Task to carry out: Set out exactly, line by line, the stretch of data below that begins at the line containing "(522, 216) = (382, 194): turquoise" and ends at the line containing "(603, 289) = (672, 587): black", with both ends kept.

Available records:

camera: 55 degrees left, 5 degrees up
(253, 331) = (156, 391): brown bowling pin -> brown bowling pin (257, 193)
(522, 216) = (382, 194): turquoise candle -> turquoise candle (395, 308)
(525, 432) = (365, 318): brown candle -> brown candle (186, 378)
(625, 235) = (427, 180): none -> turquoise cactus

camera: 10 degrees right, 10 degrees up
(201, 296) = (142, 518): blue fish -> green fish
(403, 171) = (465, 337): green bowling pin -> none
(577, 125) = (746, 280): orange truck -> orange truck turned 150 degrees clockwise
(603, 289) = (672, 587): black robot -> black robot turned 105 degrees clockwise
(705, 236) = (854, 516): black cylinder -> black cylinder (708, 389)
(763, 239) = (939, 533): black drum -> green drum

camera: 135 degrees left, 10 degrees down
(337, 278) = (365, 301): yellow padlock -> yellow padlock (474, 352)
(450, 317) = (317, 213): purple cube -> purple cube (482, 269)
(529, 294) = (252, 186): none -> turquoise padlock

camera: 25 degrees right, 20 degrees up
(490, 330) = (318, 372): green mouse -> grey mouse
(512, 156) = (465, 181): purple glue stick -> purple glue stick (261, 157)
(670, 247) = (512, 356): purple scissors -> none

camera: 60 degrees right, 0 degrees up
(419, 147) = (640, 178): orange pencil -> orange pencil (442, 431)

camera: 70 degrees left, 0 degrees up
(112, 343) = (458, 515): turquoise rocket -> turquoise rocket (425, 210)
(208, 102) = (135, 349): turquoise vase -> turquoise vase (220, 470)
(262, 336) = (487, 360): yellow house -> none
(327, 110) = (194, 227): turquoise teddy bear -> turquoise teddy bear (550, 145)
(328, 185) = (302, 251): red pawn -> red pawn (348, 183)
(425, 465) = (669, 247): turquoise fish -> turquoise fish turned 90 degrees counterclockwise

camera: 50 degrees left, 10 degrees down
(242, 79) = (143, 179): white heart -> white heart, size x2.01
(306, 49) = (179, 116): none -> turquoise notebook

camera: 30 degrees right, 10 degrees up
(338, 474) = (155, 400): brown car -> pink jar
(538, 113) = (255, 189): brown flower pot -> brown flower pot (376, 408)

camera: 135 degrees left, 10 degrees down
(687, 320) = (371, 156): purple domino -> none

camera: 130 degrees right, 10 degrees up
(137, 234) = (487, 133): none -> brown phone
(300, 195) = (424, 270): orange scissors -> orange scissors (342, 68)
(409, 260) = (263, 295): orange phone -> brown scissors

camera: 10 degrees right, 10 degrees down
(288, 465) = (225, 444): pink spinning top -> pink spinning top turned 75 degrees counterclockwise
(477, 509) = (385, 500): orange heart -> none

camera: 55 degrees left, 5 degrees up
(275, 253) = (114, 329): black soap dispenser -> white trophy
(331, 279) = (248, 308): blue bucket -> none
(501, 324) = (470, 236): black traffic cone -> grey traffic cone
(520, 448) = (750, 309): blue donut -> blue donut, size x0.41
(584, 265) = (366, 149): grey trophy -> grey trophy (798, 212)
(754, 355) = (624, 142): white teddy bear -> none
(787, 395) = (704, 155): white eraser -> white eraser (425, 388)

Result:
(522, 216) = (382, 194): turquoise candle -> turquoise candle (395, 308)
(525, 432) = (365, 318): brown candle -> brown candle (186, 378)
(625, 235) = (427, 180): none -> turquoise cactus

camera: 10 degrees right, 10 degrees up
(201, 296) = (142, 518): blue fish -> green fish
(403, 171) = (465, 337): green bowling pin -> none
(577, 125) = (746, 280): orange truck -> orange truck turned 150 degrees clockwise
(603, 289) = (672, 587): black robot -> black robot turned 105 degrees clockwise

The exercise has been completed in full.